Record set: Begin
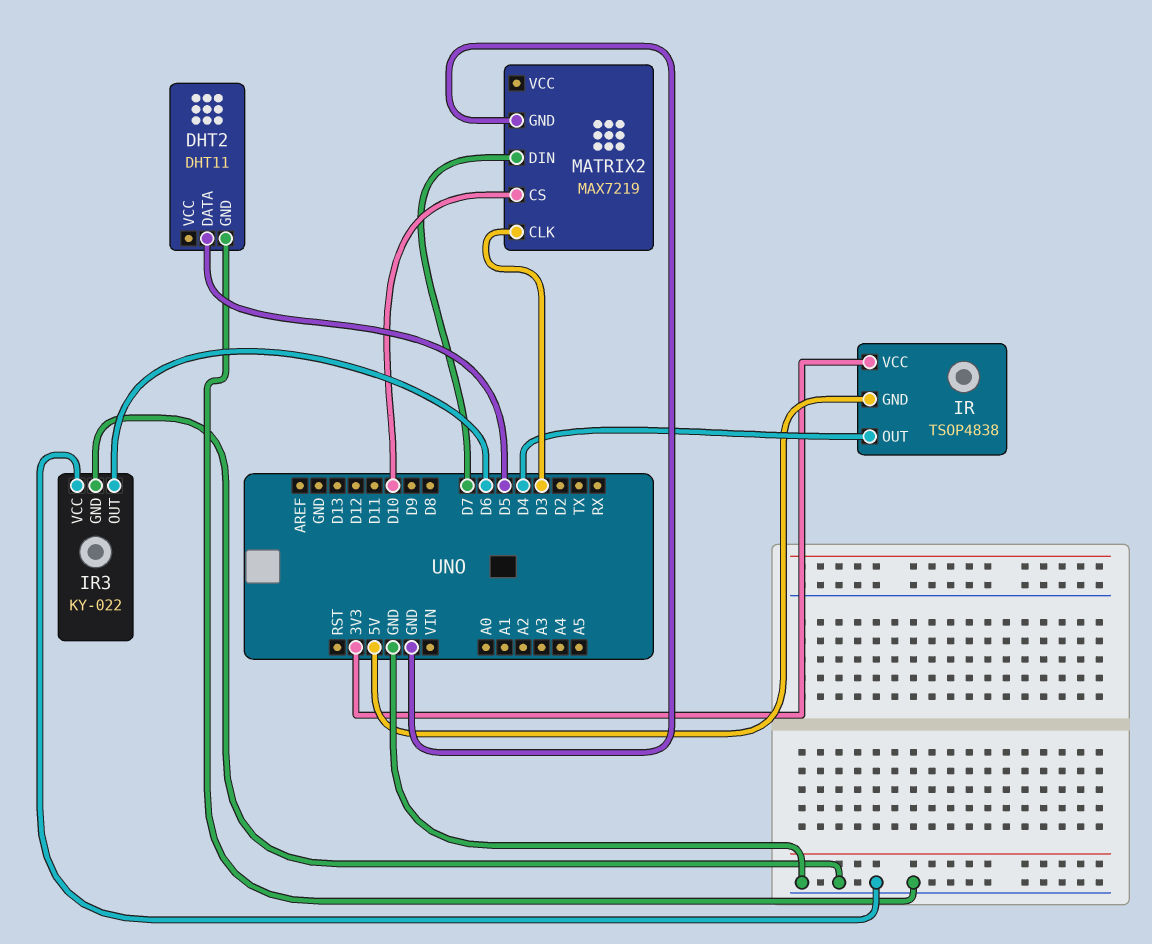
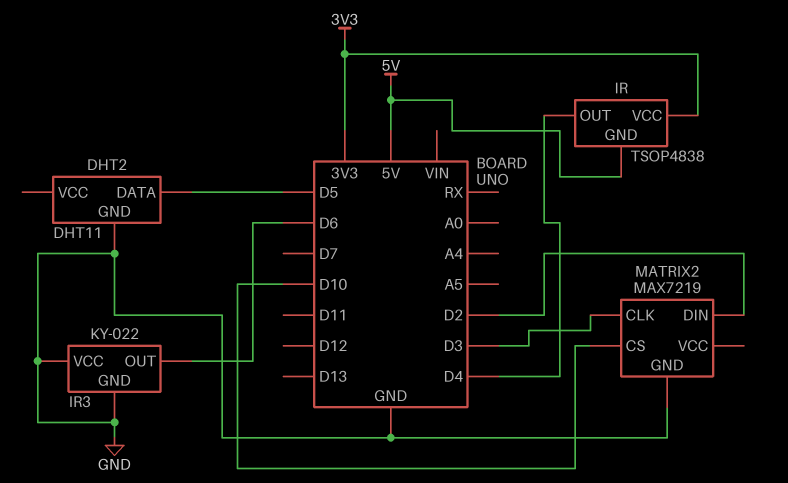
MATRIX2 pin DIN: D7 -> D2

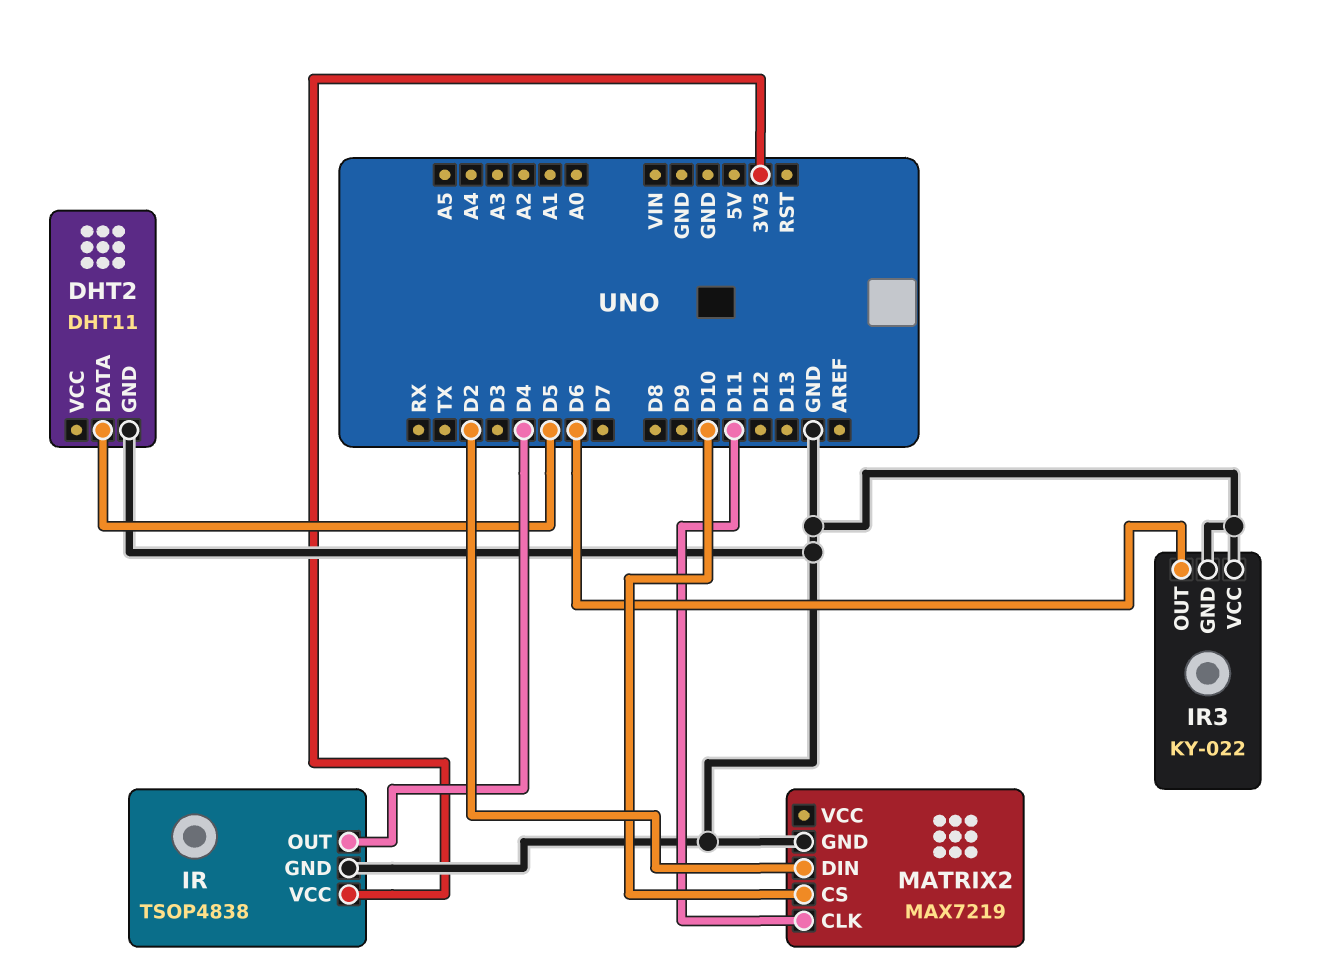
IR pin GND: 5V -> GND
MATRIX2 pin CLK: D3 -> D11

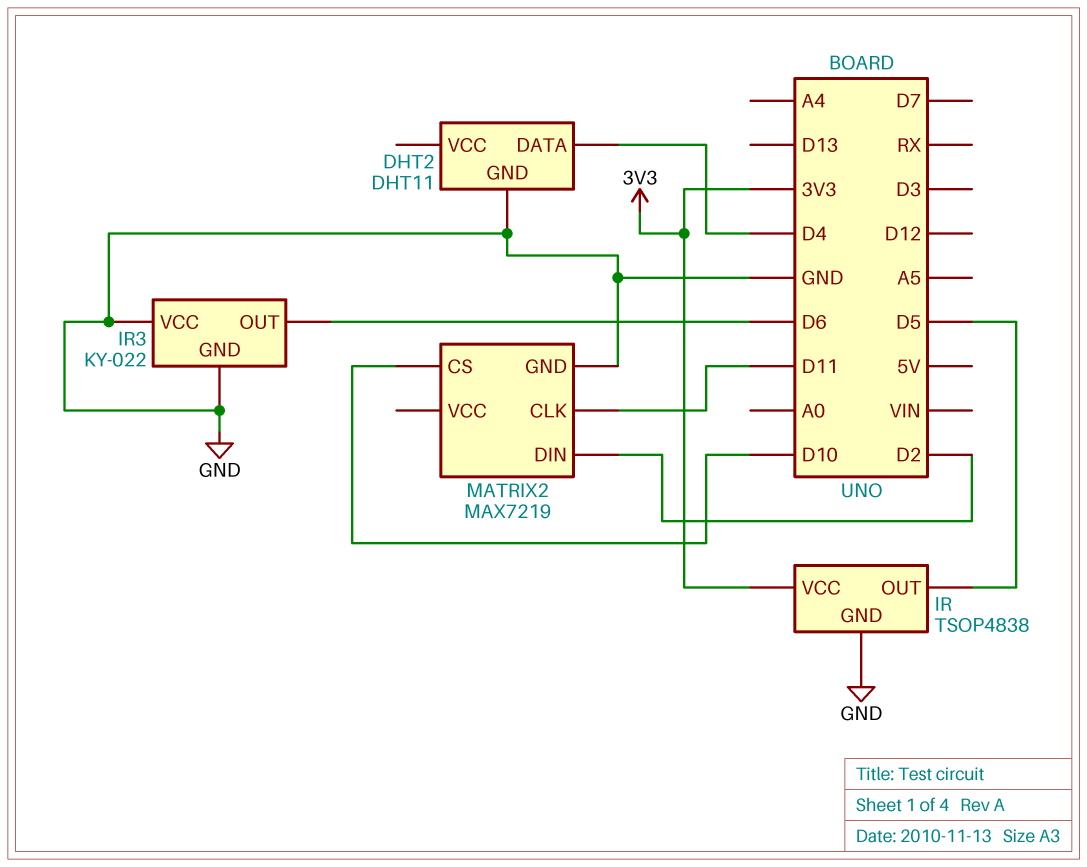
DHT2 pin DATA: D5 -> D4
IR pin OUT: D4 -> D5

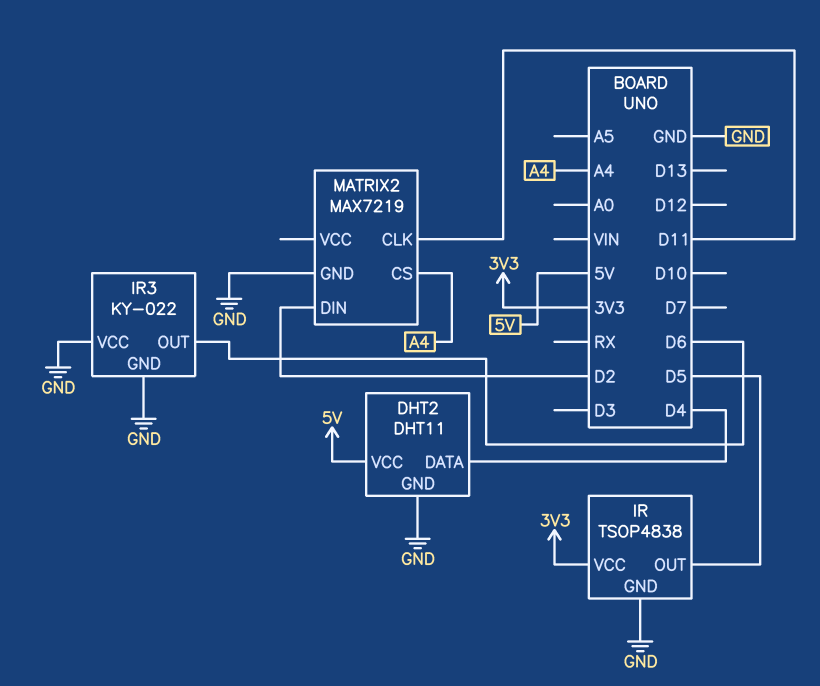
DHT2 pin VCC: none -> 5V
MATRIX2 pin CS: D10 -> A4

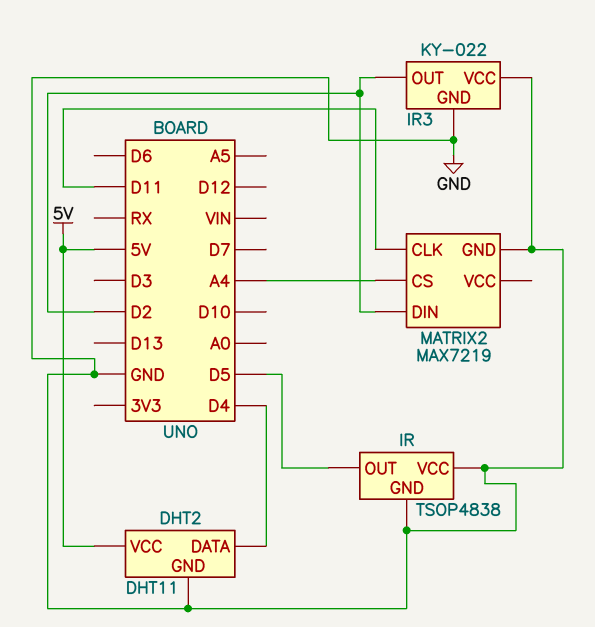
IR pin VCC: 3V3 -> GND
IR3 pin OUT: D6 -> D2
Record set: End
Work to be completed =>
The reply should hold every line of the material above, unchanged, and no pictures.

Result =>
MATRIX2 pin DIN: D7 -> D2

IR pin GND: 5V -> GND
MATRIX2 pin CLK: D3 -> D11

DHT2 pin DATA: D5 -> D4
IR pin OUT: D4 -> D5

DHT2 pin VCC: none -> 5V
MATRIX2 pin CS: D10 -> A4

IR pin VCC: 3V3 -> GND
IR3 pin OUT: D6 -> D2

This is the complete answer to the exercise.